Start of Block
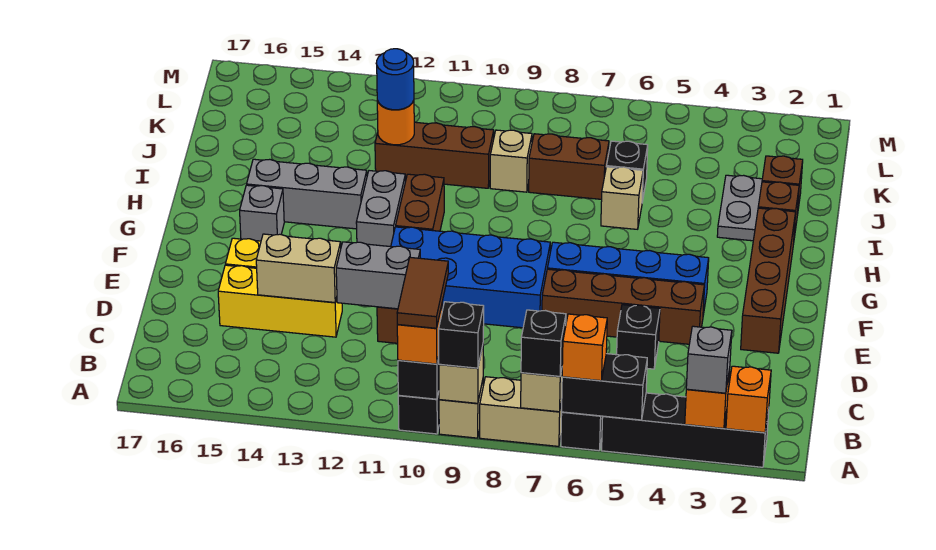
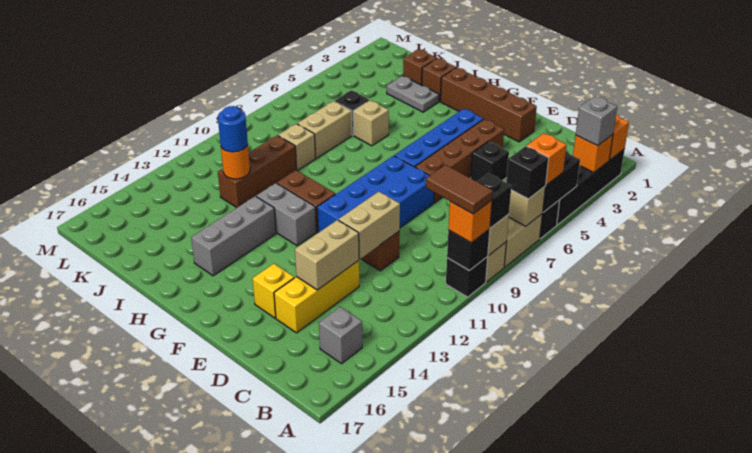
grey brick D11:D12 level 2 -> tan brick D11:D12 level 2
grey brick G15 level 1 -> grey brick B15 level 1
brown brick J7:J8 level 1 -> tan brick J7:J8 level 1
End of Block
Restate all of the material word for word, leaving every picture out.

grey brick D11:D12 level 2 -> tan brick D11:D12 level 2
grey brick G15 level 1 -> grey brick B15 level 1
brown brick J7:J8 level 1 -> tan brick J7:J8 level 1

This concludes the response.